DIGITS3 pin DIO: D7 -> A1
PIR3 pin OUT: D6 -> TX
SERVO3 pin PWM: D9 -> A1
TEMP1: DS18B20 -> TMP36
--
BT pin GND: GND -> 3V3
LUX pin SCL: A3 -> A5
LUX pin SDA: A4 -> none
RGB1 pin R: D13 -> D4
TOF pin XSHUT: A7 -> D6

About this exercise
Write down exactly the span of lines above from the one containing "LUX pin SCL: A3 -> A5" to the one containing "TOF pin XSHUT: A7 -> D6", both ends included.

Reply
LUX pin SCL: A3 -> A5
LUX pin SDA: A4 -> none
RGB1 pin R: D13 -> D4
TOF pin XSHUT: A7 -> D6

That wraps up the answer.